▶ [Work request]: Although the data below contains pictures, output only the lines between those holding "gray square: (91, 28) -> (84, 30), turned 35" and "yellow circle: (126, 186)", inclusive, exactly and without those pictures.
*** Source material ***
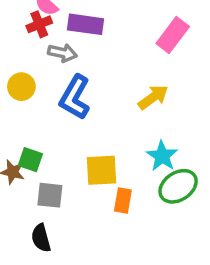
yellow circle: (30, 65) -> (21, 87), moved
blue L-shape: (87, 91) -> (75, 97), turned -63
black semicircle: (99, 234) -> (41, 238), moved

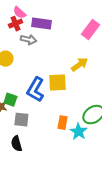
blue L-shape: (75, 97) -> (35, 90), moved
cyan star: (162, 156) -> (78, 132), moved
yellow square: (102, 170) -> (57, 83), moved

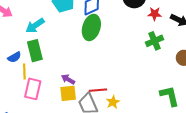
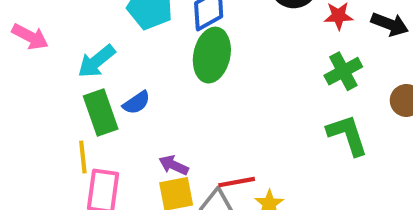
blue semicircle: (14, 57) -> (136, 103), moved
green L-shape: (170, 96) -> (347, 135), moved

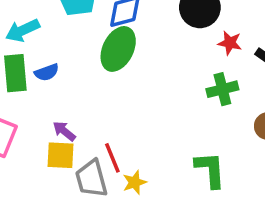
green L-shape: (347, 135) -> (210, 170), moved
red line: (237, 182) -> (112, 158), turned 64

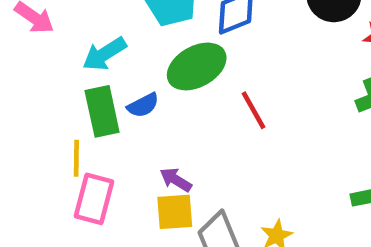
green ellipse: (118, 49) -> (197, 66), moved, turned 42
red line: (112, 158) -> (253, 110), moved

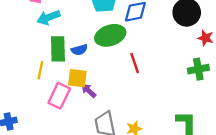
cyan arrow: (104, 54) -> (48, 18), moved
pink rectangle: (94, 199) -> (59, 96), moved
yellow square: (175, 212) -> (77, 78), moved

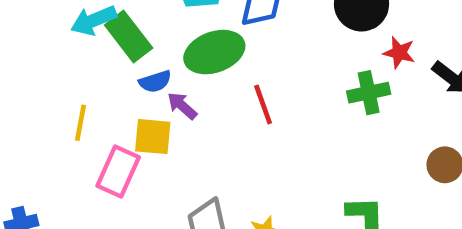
green rectangle: (58, 49) -> (129, 36), moved, turned -35
green cross: (198, 69) -> (369, 93), moved
purple arrow: (89, 91) -> (182, 106), moved

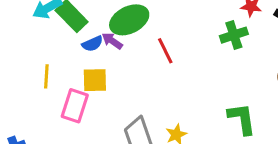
purple arrow: (182, 106) -> (112, 41), moved

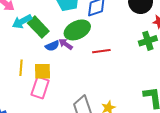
red line: (165, 51) -> (101, 51), turned -72
yellow square: (95, 80) -> (42, 71), moved

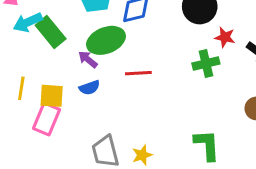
blue semicircle: (52, 46) -> (90, 88), moved

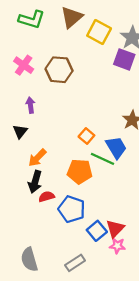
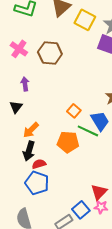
blue pentagon: (72, 209) -> (37, 183), moved
blue square: (97, 231) -> (81, 210), moved

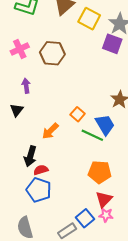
pink cross: (19, 49) -> (20, 49), turned 30
orange arrow: (31, 130) -> (50, 131), moved
orange pentagon: (68, 142) -> (100, 172), moved

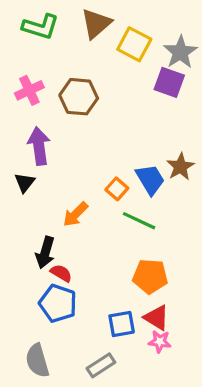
purple arrow: (26, 86) -> (39, 146), size x1.6
blue trapezoid: (105, 125) -> (150, 179), moved
red semicircle: (41, 170) -> (61, 273), turned 48
red triangle: (104, 199) -> (157, 318), turned -42
blue square: (85, 218) -> (122, 324), moved, turned 30

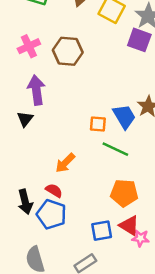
orange square: (117, 189) -> (98, 124), turned -36
orange arrow: (75, 214) -> (65, 163), moved
black arrow: (45, 252) -> (25, 202), moved, turned -30
pink star: (160, 341) -> (141, 238), moved

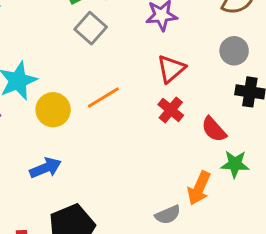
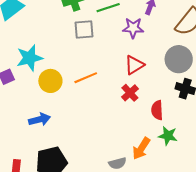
gray square: (91, 28) -> (84, 30), turned 35
gray circle: (234, 51) -> (179, 59), size x1.4
red semicircle: (214, 129) -> (157, 110), turned 30

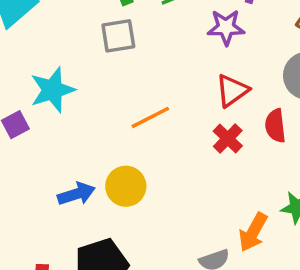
gray square: (84, 30) -> (118, 36), moved
yellow circle: (50, 81) -> (126, 186), moved
red semicircle: (157, 110) -> (275, 126), moved

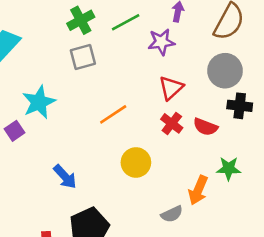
red semicircle: (275, 126) -> (205, 127), moved, turned -55
yellow circle: (126, 186) -> (136, 163), moved
blue arrow: (76, 194) -> (65, 177), turned 72

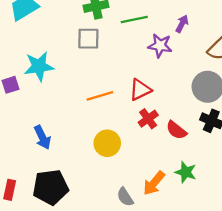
red triangle: (171, 88) -> (140, 90), moved
gray semicircle: (172, 214) -> (125, 197), turned 66

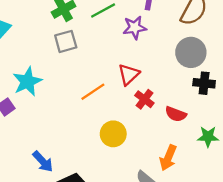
red semicircle: (176, 130) -> (176, 114), moved
blue arrow: (42, 137) -> (43, 161), moved
green star: (186, 172) -> (208, 137), moved

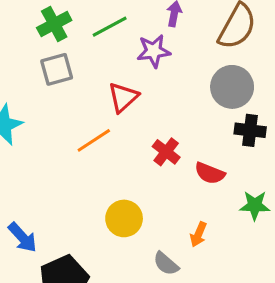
red triangle: (129, 74) -> (123, 97), moved
yellow circle: (113, 134) -> (124, 218), moved
orange arrow: (168, 158) -> (198, 234), size x0.7

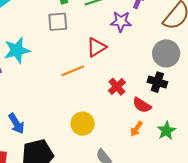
black cross: (250, 130) -> (157, 82), moved
green star: (255, 205) -> (166, 131), turned 30
orange arrow: (198, 234) -> (136, 129), moved

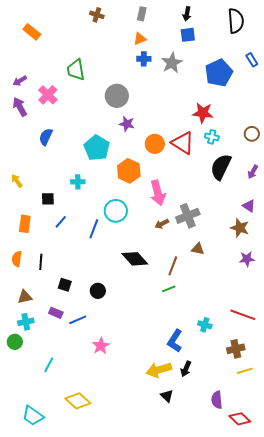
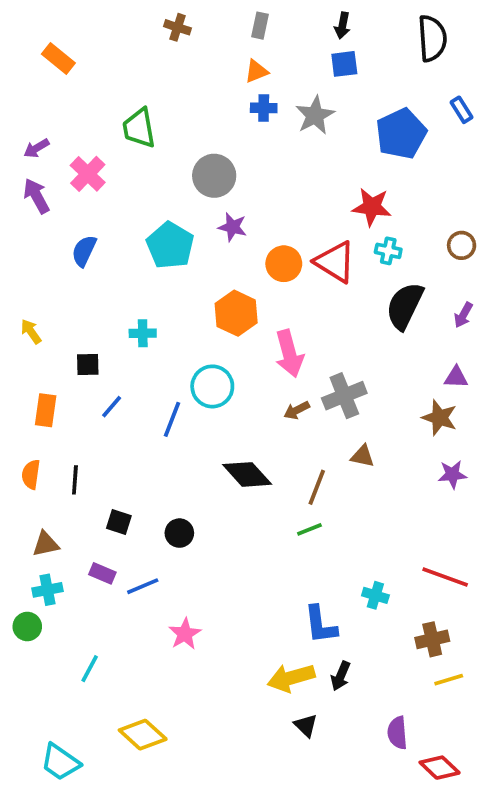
cyan pentagon: (97, 148) -> (170, 245), moved
purple triangle: (249, 206) -> (456, 377), turned -32
blue L-shape: (175, 341) -> (320, 625), turned -40

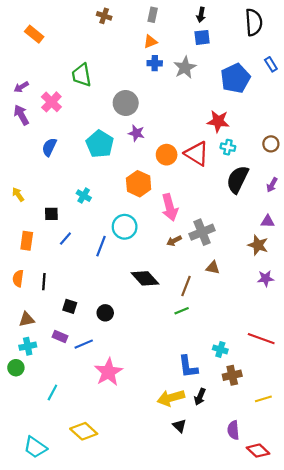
cyan cross: (143, 333) -> (84, 196), turned 32
pink star: (185, 634) -> (108, 372), size x1.5
brown cross: (432, 639) -> (232, 375), moved

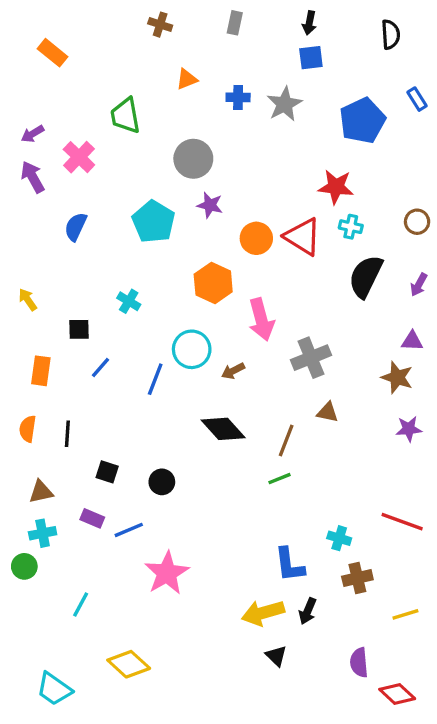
black semicircle: (254, 22) -> (391, 34), size x0.7
orange triangle: (150, 42) -> (187, 79), moved
brown arrow: (174, 241) -> (233, 371), moved

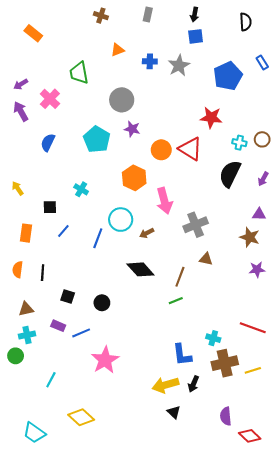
cyan cross: (351, 227) -> (239, 143), moved
brown cross: (357, 578) -> (225, 363), size x1.4
yellow line: (405, 614) -> (253, 370), moved

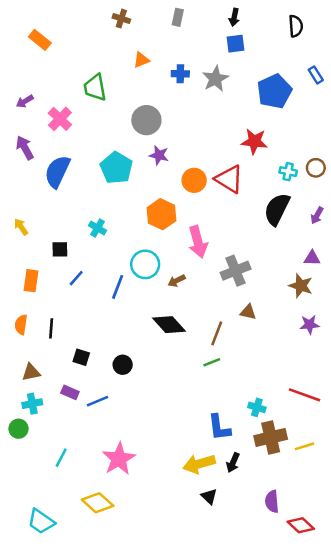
purple arrow: (21, 111) -> (25, 148), moved
blue semicircle: (48, 143) -> (57, 172), size x1.5
pink star: (105, 360) -> (119, 459), moved

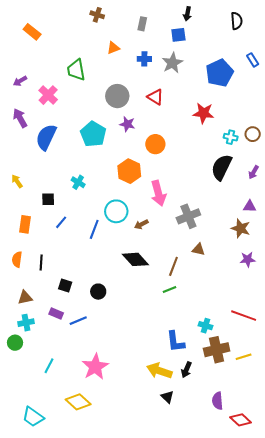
gray rectangle: (178, 17) -> (142, 24), moved
blue square: (236, 44) -> (178, 35), moved
red triangle: (229, 179) -> (155, 97), moved, size x0.7
yellow arrow: (199, 464) -> (159, 371), turned 35

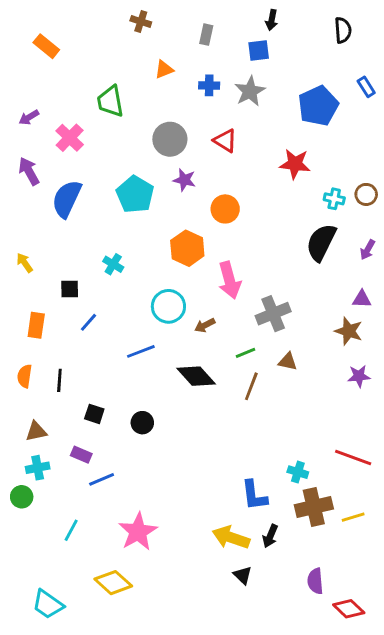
blue line: (94, 229) -> (141, 351), moved, turned 48
green line: (169, 290) -> (246, 353), moved
blue line: (78, 321) -> (102, 479), moved

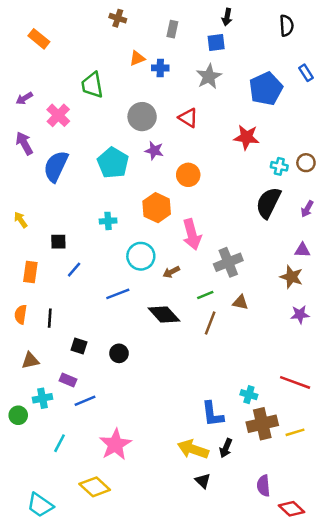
blue cross: (209, 85) -> (160, 68), moved
cyan cross: (113, 264) -> (108, 221), moved, turned -35
cyan cross: (38, 468) -> (42, 398), moved

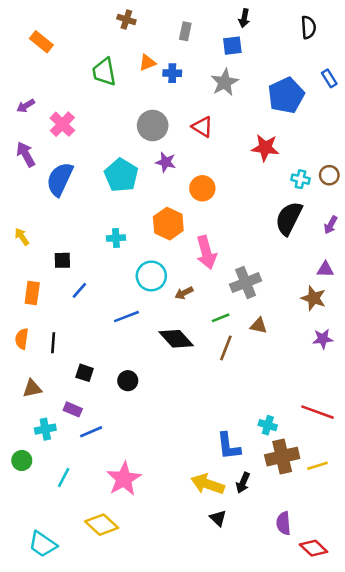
green trapezoid: (92, 85) -> (104, 72), moved
green circle: (18, 415) -> (22, 460), moved

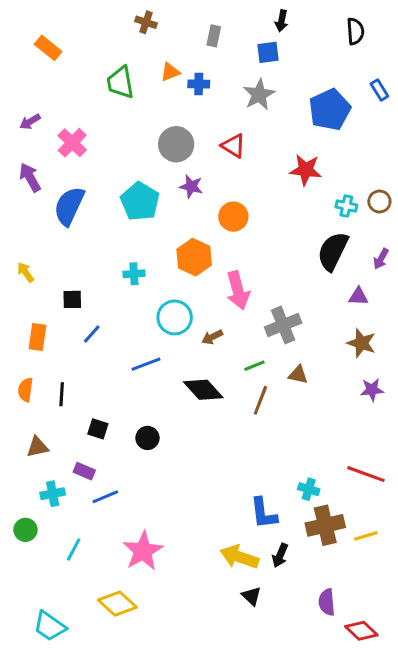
purple triangle: (325, 269) -> (358, 296), moved

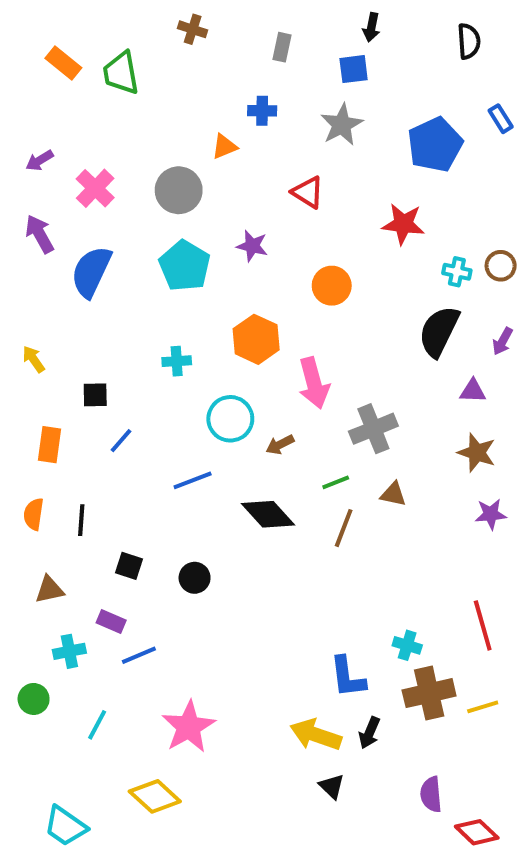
orange triangle: (170, 72) -> (224, 147), moved
green trapezoid: (120, 82) -> (121, 73), moved
gray circle: (176, 144) -> (179, 190), moved
orange circle: (233, 217) -> (332, 286), moved
red line: (366, 474) -> (483, 625), turned 54

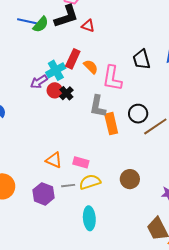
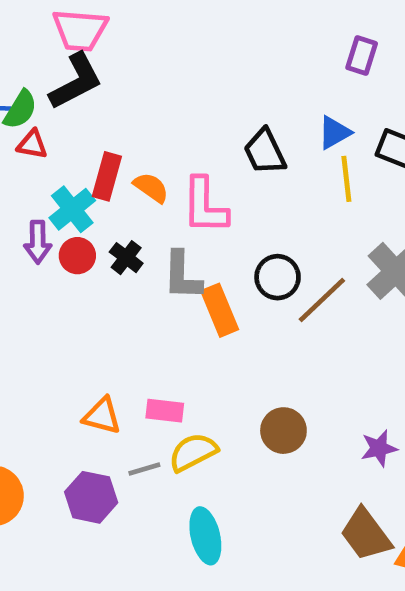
red triangle: (88, 26) -> (32, 144), moved
purple arrow: (39, 82) -> (38, 242), turned -48
black cross: (66, 93) -> (126, 258), moved

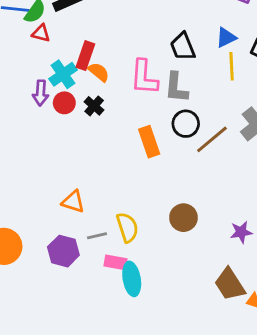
orange semicircle: (151, 188) -> (99, 72), moved
gray L-shape: (182, 276) -> (176, 88), moved
pink rectangle: (165, 411) -> (116, 262), moved
yellow semicircle: (193, 452) -> (127, 227), turned 96

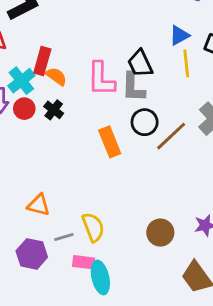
black trapezoid: (183, 47) -> (140, 63), moved
brown circle: (183, 218) -> (160, 233), moved

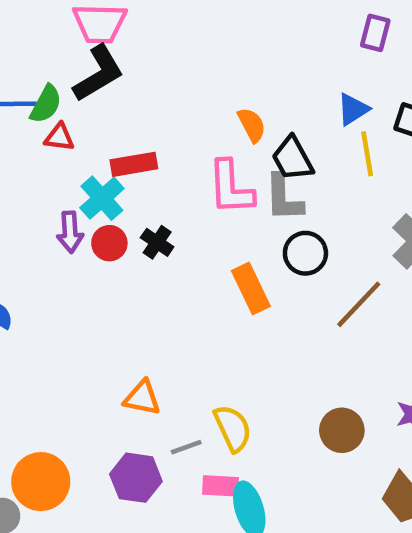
red rectangle: (42, 61) -> (134, 164), turned 68
orange semicircle: (56, 76) -> (252, 125), moved, turned 30
brown line: (171, 136) -> (359, 304), moved

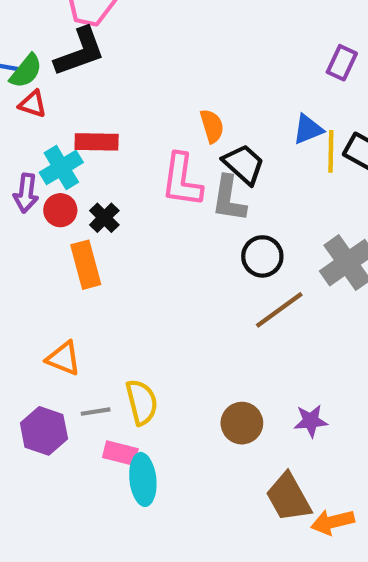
yellow line: (367, 154) -> (331, 151), moved
black trapezoid: (292, 159) -> (244, 164), turned 150
black circle: (305, 253) -> (262, 256), moved
orange rectangle: (251, 289) -> (86, 265), moved

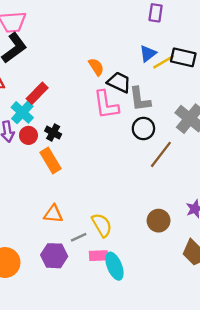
red rectangle: (97, 142) -> (37, 93), turned -30
yellow line: (331, 151) -> (164, 62), turned 75
pink L-shape: (182, 180) -> (106, 105), moved
gray L-shape: (229, 199) -> (140, 99), moved

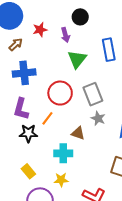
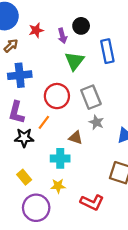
black circle: (80, 17) -> (81, 26), moved

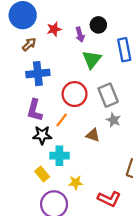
cyan cross: (60, 158) -> (59, 156), moved

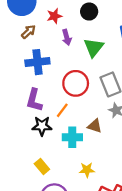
black circle: (98, 25) -> (89, 12), moved
purple arrow: (80, 35) -> (67, 37), moved
cyan cross: (59, 156) -> (72, 137), moved
yellow star: (76, 183) -> (87, 170), moved

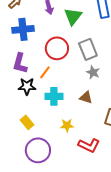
brown triangle: (95, 126) -> (86, 97), moved

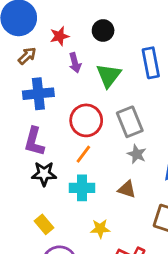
orange line: (45, 72) -> (83, 154), moved

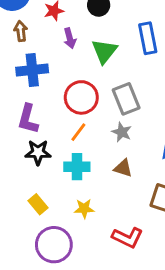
brown arrow: (27, 56) -> (21, 31), turned -54
gray star: (137, 154) -> (122, 132), moved
yellow star: (100, 229) -> (84, 209), moved

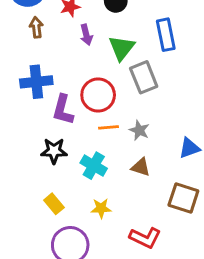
blue cross: (32, 70) -> (36, 82), moved
gray rectangle: (126, 99) -> (144, 77), moved
purple L-shape: (28, 119) -> (63, 110), moved
orange line: (78, 132) -> (108, 127), moved, turned 48
cyan cross: (77, 167) -> (94, 166), turned 30

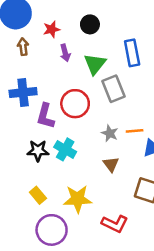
orange line: (108, 127) -> (135, 131), moved
cyan cross: (94, 166) -> (65, 149), moved
brown triangle: (141, 167) -> (111, 164), turned 35
yellow star: (101, 208) -> (78, 199), size x1.6

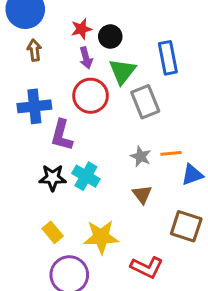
black circle: (90, 24) -> (110, 37), moved
red star: (52, 29) -> (81, 29), moved
red circle: (75, 104) -> (91, 96), moved

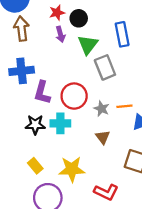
brown arrow: (34, 50) -> (22, 29), size x1.5
red circle: (91, 96) -> (74, 96), moved
cyan cross: (86, 176) -> (60, 123), turned -30

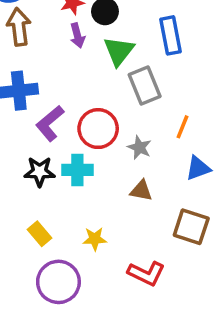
purple L-shape: (42, 93) -> (50, 123), turned 35
orange line: (124, 106) -> (183, 127), moved, turned -63
brown triangle: (103, 137) -> (141, 191), turned -42
yellow star: (72, 169) -> (95, 239), size x0.6

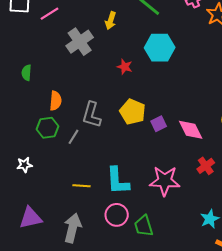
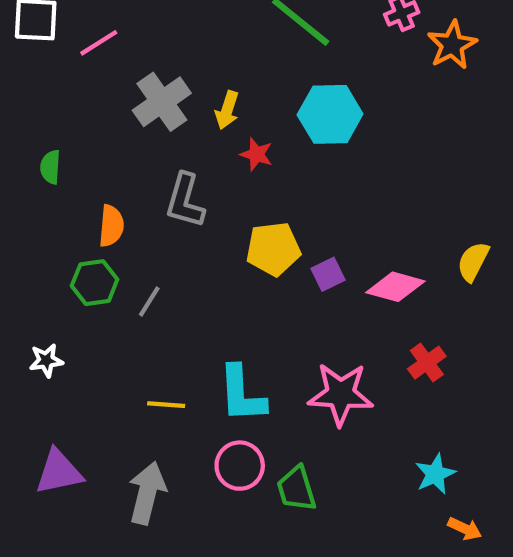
yellow arrow: (111, 21) -> (227, 110), moved
yellow pentagon: (133, 112) -> (273, 249), turned -30
gray L-shape: (92, 115) -> (185, 201), moved
pink diamond: (191, 130) -> (395, 287), turned -48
*** End of Source material ***
▶ [The completed task]:
gray square: (91, 28) -> (84, 30), turned 35
gray circle: (234, 51) -> (179, 59), size x1.4
red semicircle: (214, 129) -> (157, 110), turned 30

gray square: (84, 30) -> (118, 36), moved
yellow circle: (50, 81) -> (126, 186), moved
red semicircle: (157, 110) -> (275, 126), moved

red semicircle: (275, 126) -> (205, 127), moved, turned -55
yellow circle: (126, 186) -> (136, 163), moved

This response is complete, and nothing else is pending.